▶
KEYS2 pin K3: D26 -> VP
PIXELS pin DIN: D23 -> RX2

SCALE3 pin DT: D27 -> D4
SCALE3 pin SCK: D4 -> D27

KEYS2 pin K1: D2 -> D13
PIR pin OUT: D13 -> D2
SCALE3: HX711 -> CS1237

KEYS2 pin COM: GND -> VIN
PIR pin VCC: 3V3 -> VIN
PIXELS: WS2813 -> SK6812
◀
▶
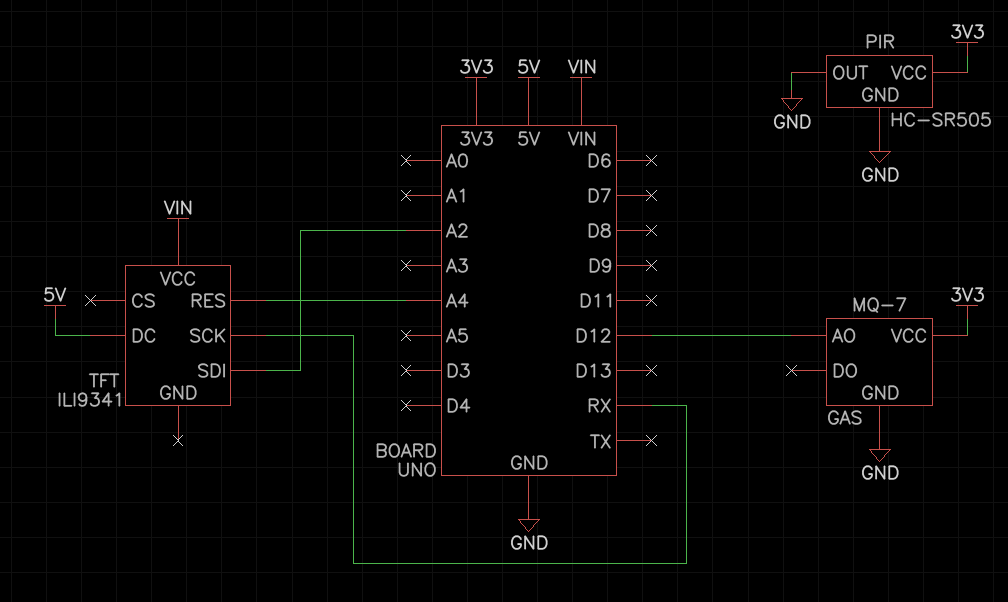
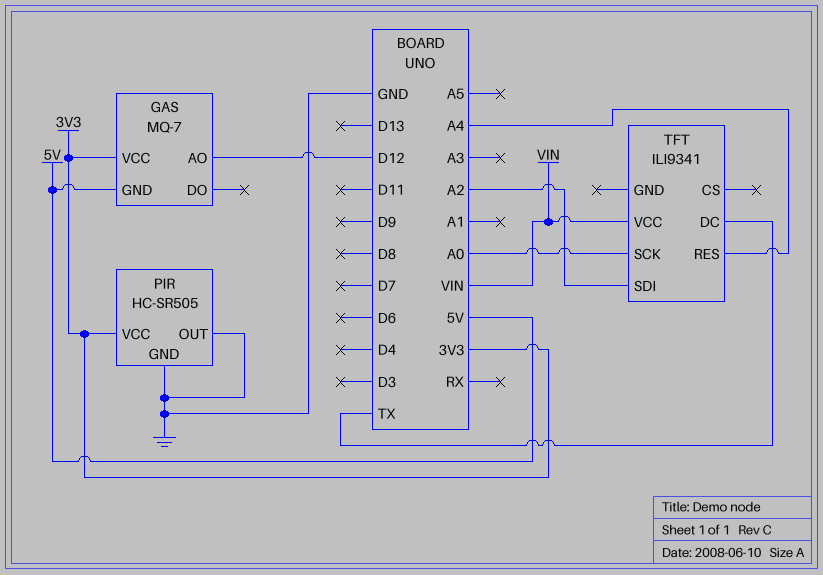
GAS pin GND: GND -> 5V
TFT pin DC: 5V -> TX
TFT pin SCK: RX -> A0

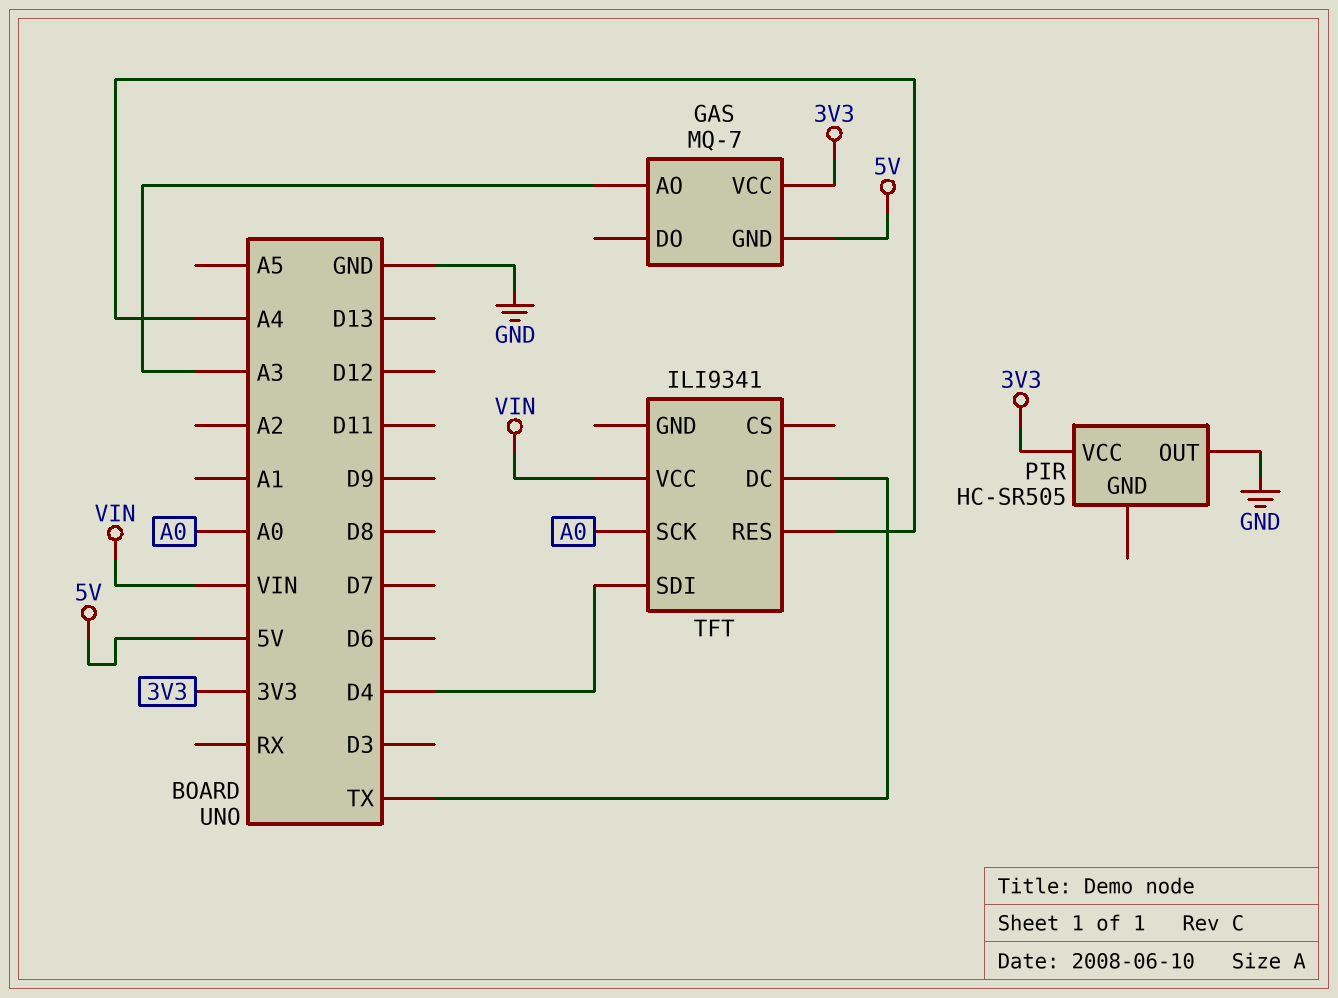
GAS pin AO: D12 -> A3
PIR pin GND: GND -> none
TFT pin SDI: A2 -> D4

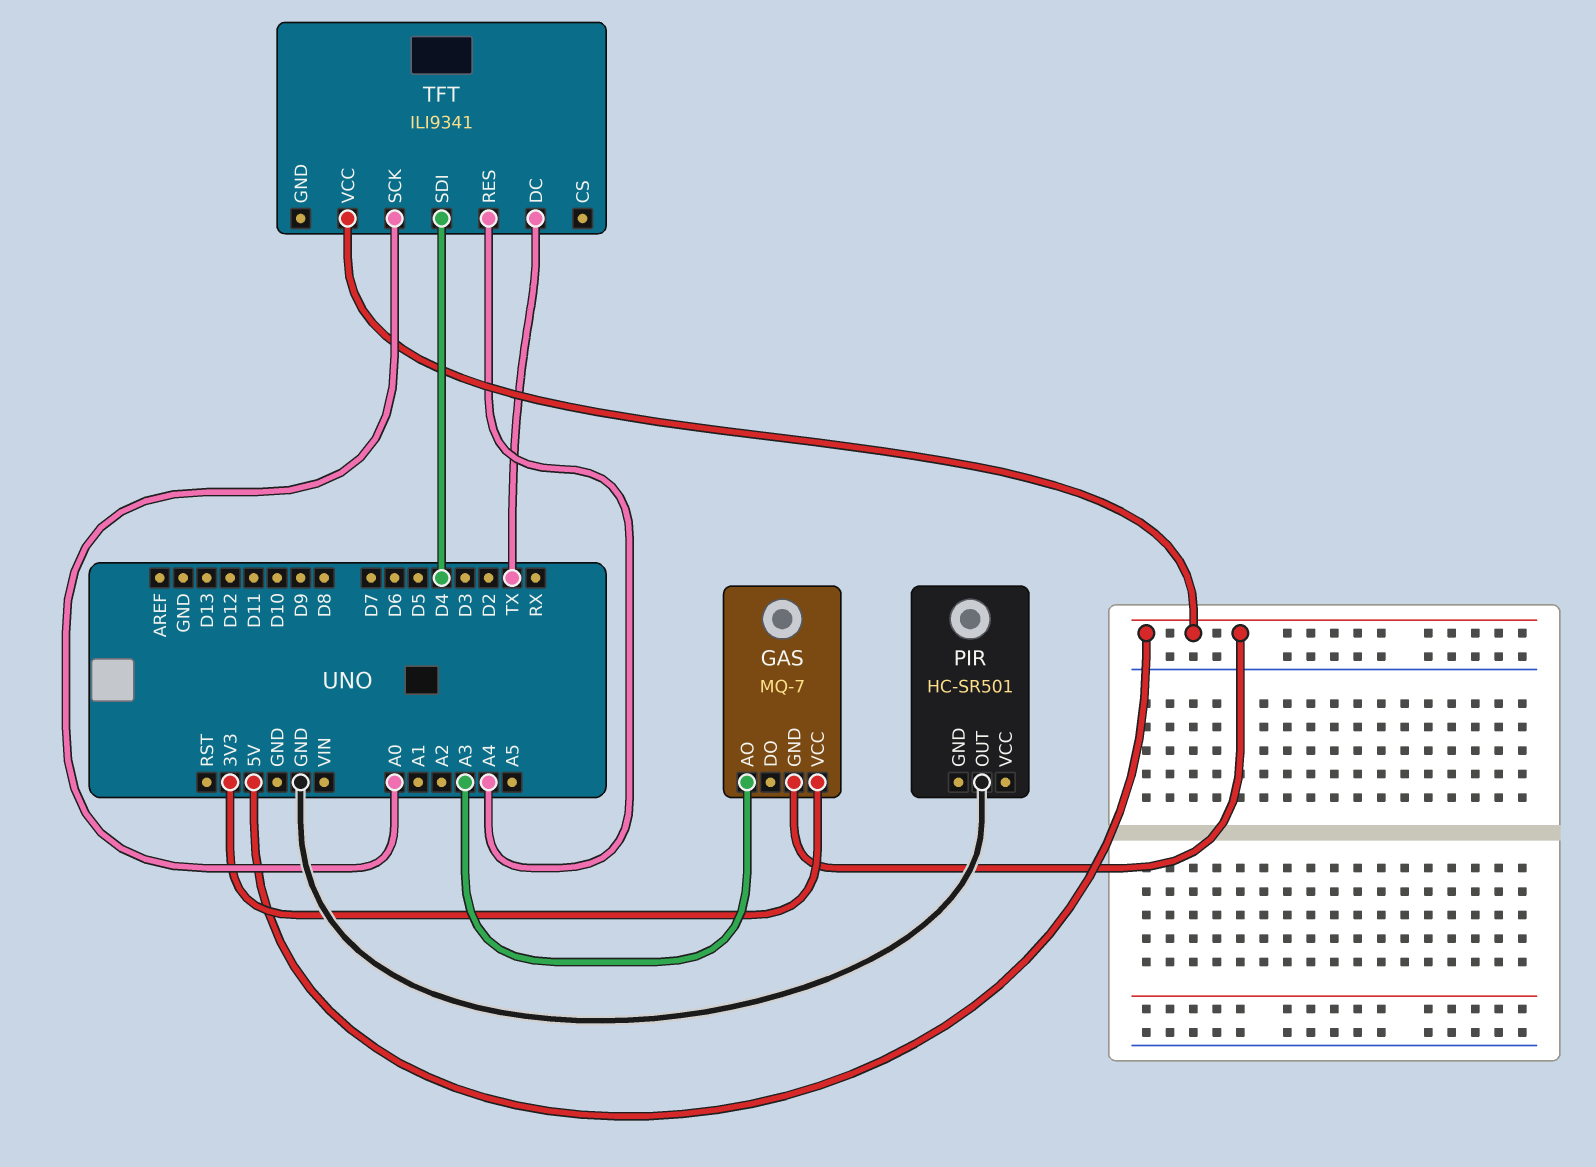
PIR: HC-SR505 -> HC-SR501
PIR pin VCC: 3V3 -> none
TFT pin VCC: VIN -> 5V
◀
• _Try it_: Taking the entries above, print exactly the lines starting at the line with "KEYS2 pin K3: D26 -> VP" and ending at the line with "PIXELS: WS2813 -> SK6812", both included.

• _Answer section_:
KEYS2 pin K3: D26 -> VP
PIXELS pin DIN: D23 -> RX2

SCALE3 pin DT: D27 -> D4
SCALE3 pin SCK: D4 -> D27

KEYS2 pin K1: D2 -> D13
PIR pin OUT: D13 -> D2
SCALE3: HX711 -> CS1237

KEYS2 pin COM: GND -> VIN
PIR pin VCC: 3V3 -> VIN
PIXELS: WS2813 -> SK6812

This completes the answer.